*** Opening of Study material ***

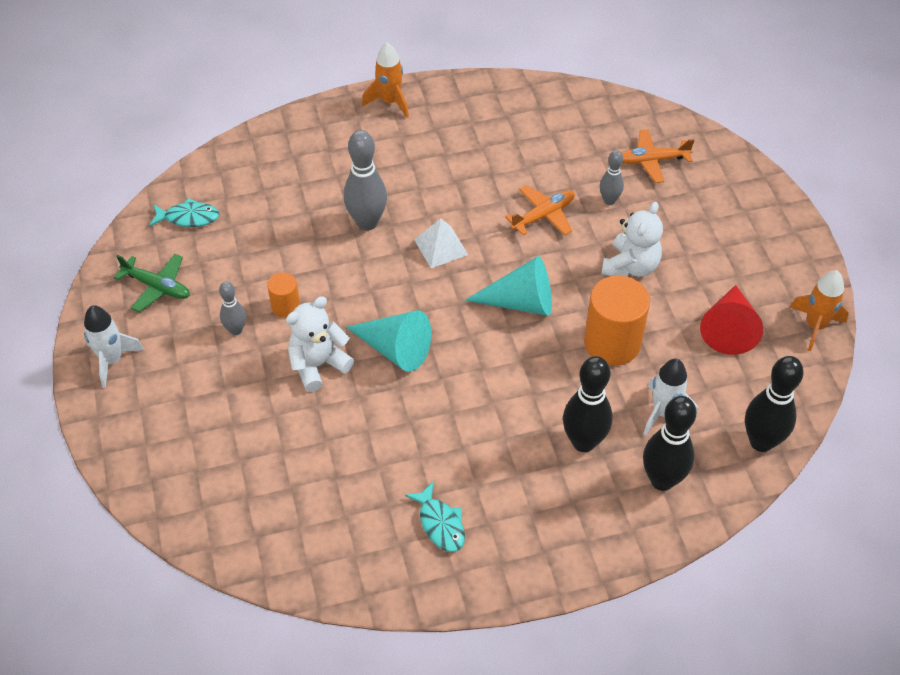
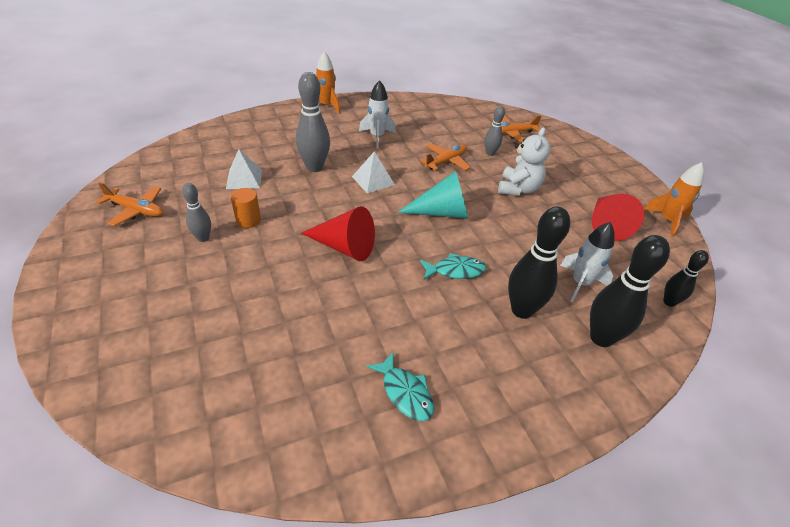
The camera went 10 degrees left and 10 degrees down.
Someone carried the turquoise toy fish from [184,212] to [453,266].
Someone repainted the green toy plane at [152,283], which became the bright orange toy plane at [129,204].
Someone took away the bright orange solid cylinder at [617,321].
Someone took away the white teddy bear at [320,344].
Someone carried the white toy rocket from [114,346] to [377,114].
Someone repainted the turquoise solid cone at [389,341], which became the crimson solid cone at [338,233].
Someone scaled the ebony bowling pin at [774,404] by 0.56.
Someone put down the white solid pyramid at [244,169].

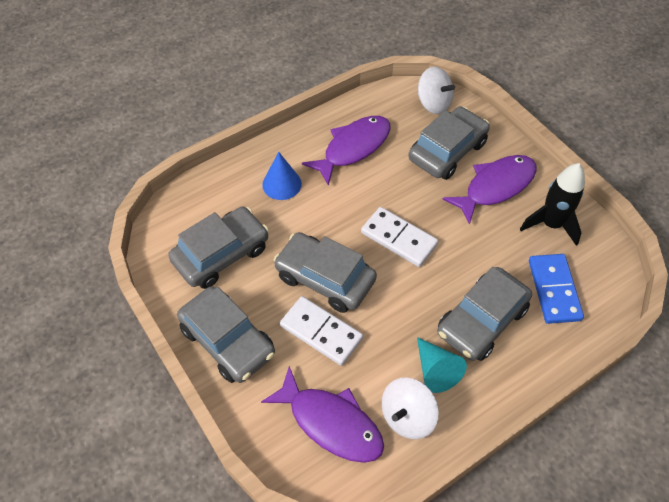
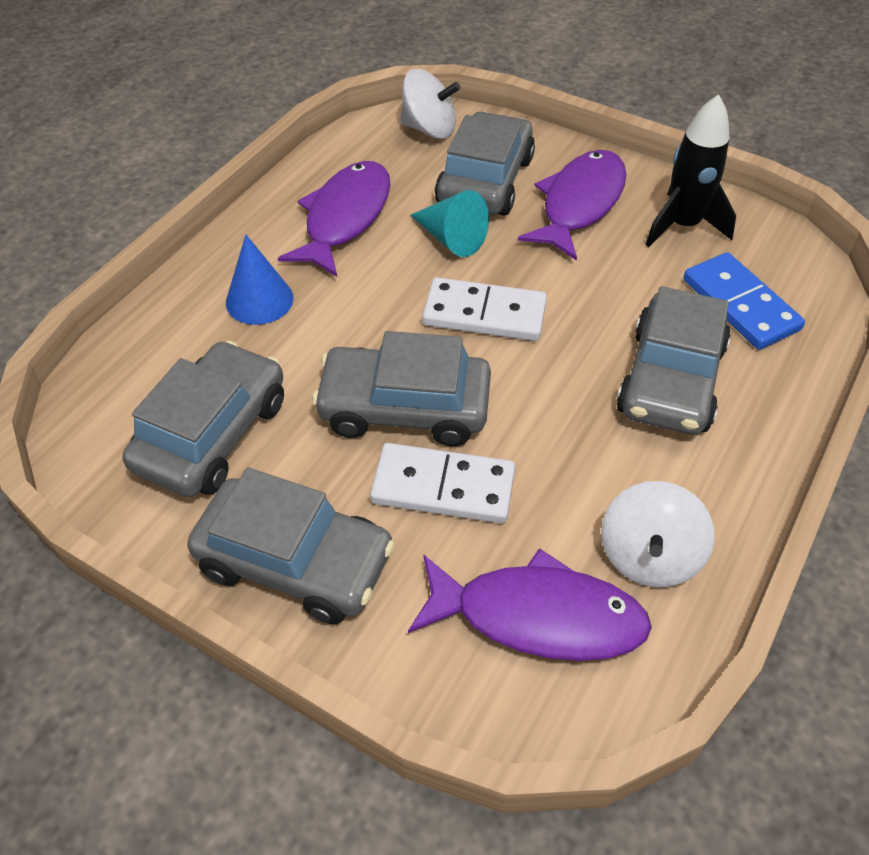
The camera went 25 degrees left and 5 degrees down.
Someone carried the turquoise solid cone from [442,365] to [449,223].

*** Close of Study material ***

◆ Prompt:
Skipping all images, print the data above a second time exactly.

◆ Answer for this exercise:
The camera went 10 degrees left and 10 degrees down.
Someone carried the turquoise toy fish from [184,212] to [453,266].
Someone repainted the green toy plane at [152,283], which became the bright orange toy plane at [129,204].
Someone took away the bright orange solid cylinder at [617,321].
Someone took away the white teddy bear at [320,344].
Someone carried the white toy rocket from [114,346] to [377,114].
Someone repainted the turquoise solid cone at [389,341], which became the crimson solid cone at [338,233].
Someone scaled the ebony bowling pin at [774,404] by 0.56.
Someone put down the white solid pyramid at [244,169].

The camera went 25 degrees left and 5 degrees down.
Someone carried the turquoise solid cone from [442,365] to [449,223].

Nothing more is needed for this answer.